(Record extracts Opens)
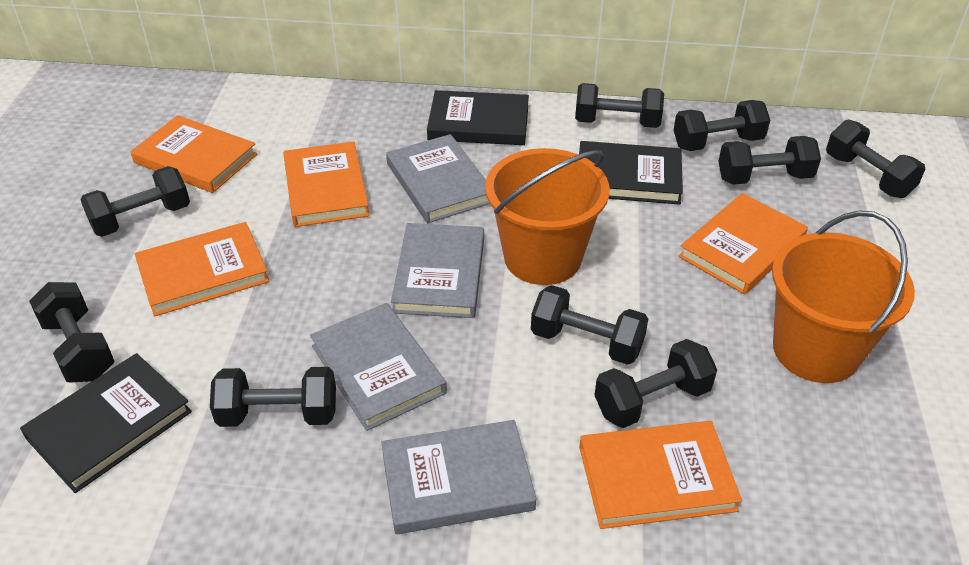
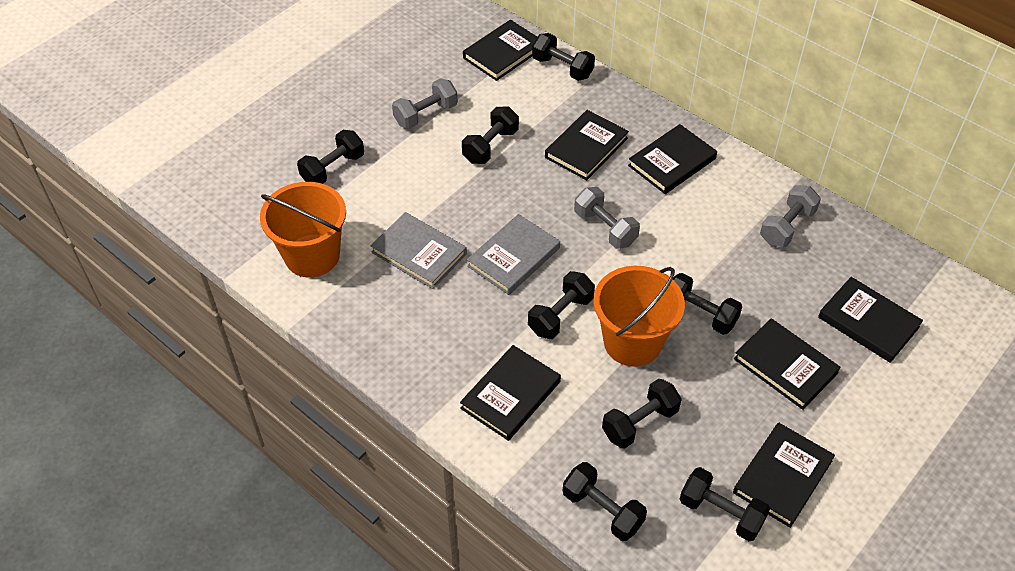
black book: 3 -> 7
black dumbbell: 9 -> 8
grey book: 4 -> 2
grey dumbbell: 0 -> 3
orange book: 5 -> 0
(Record extracts Closes)
| Assignment |
When a line in the material includes the word "book", copy it out.

| Response to this task |
black book: 3 -> 7
grey book: 4 -> 2
orange book: 5 -> 0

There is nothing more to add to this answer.